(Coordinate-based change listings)
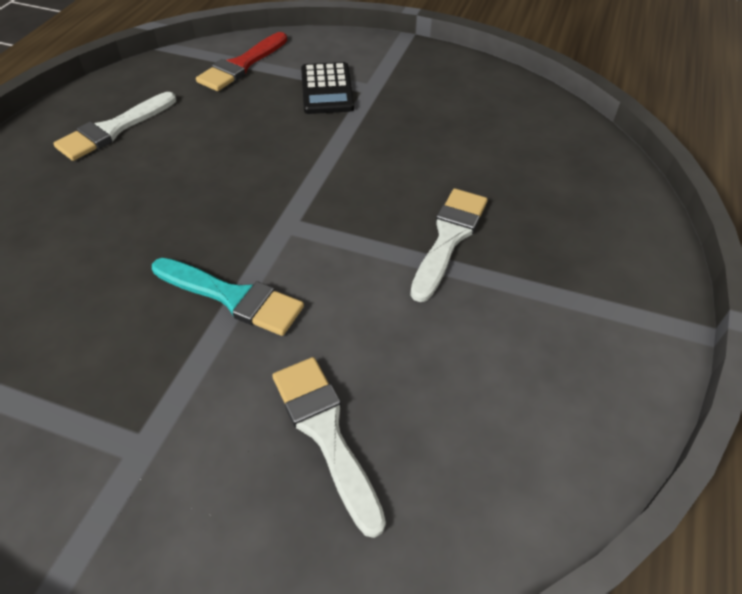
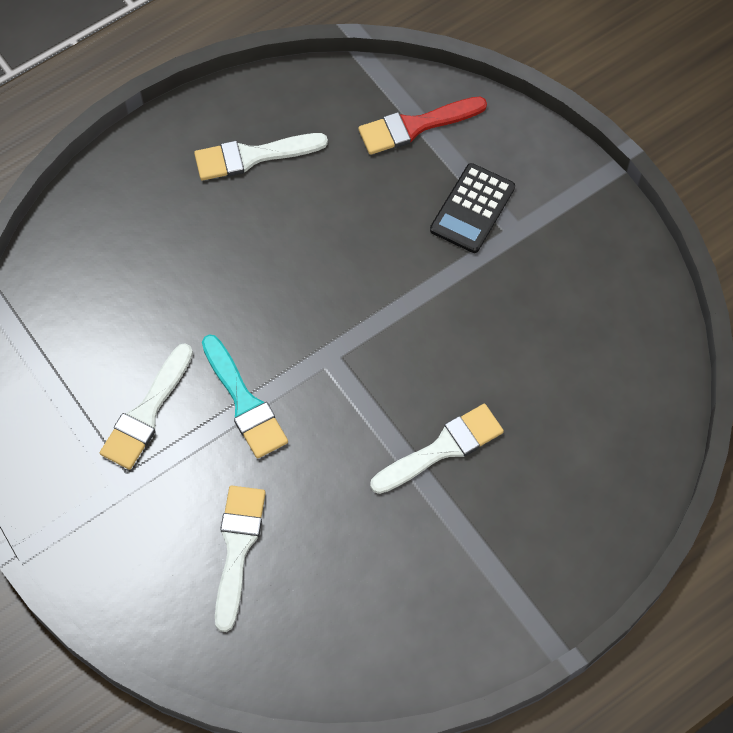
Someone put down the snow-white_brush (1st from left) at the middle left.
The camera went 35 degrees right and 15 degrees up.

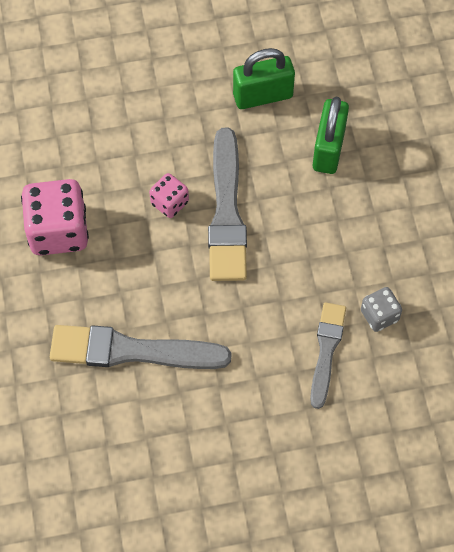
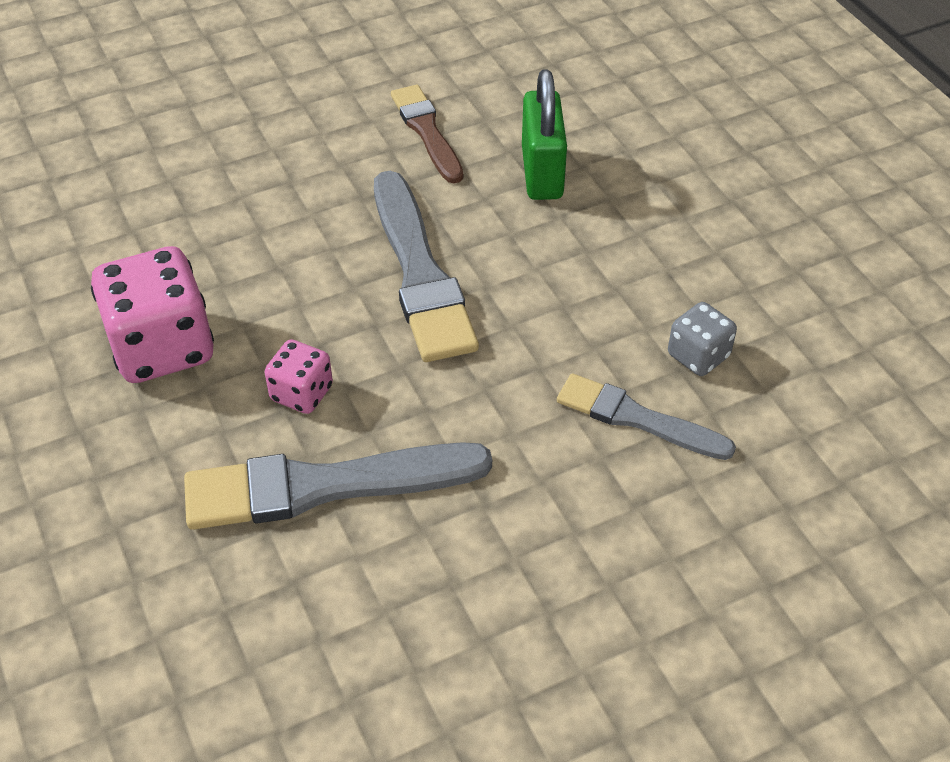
Someone carried the rosy_die (2nd from left) from the centre to the middle left.
Someone swapped the emerald_small_lock (1st from left) at the top centre for the brown_brush at the top centre.
Someone rotated the gray_brush (3rd from left) at the middle right by 60 degrees counterclockwise.
The camera went 15 degrees left and 15 degrees down.

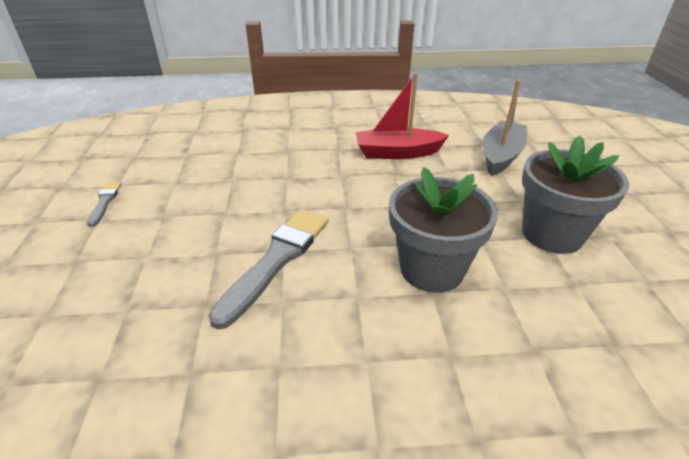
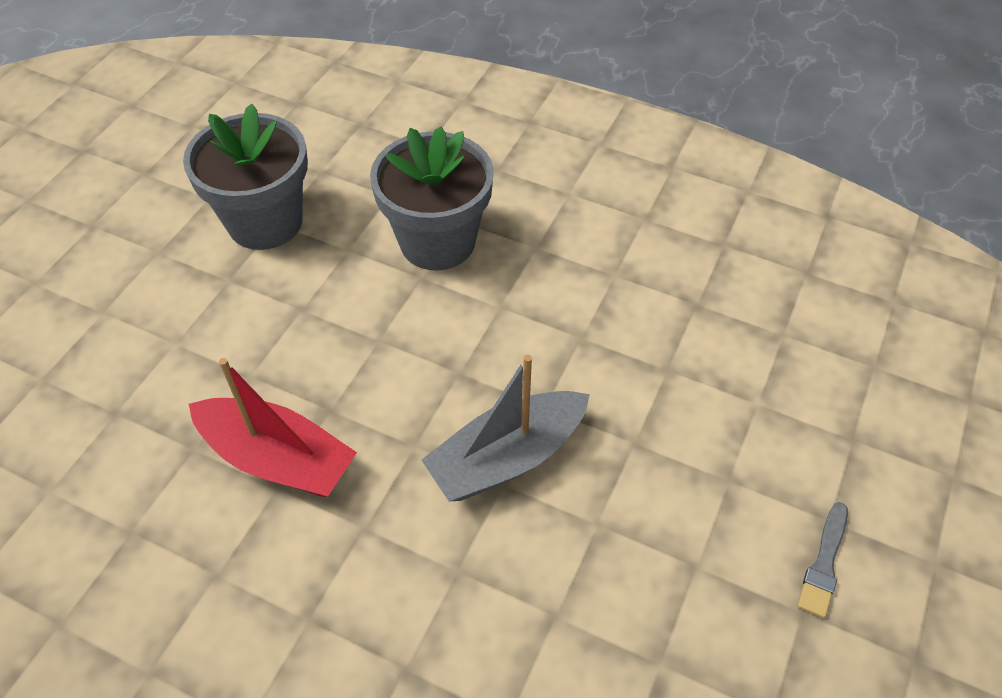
Someone carried the gray_sailboat from the top right to the centre.
Someone took away the gray_brush (2nd from left) at the centre.
The camera went 150 degrees left and 15 degrees up.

Task instructions ▸
The answer must consist of every line in the records above that contains the word "degrees".

Response to this exercise ▸
The camera went 35 degrees right and 15 degrees up.
Someone rotated the gray_brush (3rd from left) at the middle right by 60 degrees counterclockwise.
The camera went 15 degrees left and 15 degrees down.
The camera went 150 degrees left and 15 degrees up.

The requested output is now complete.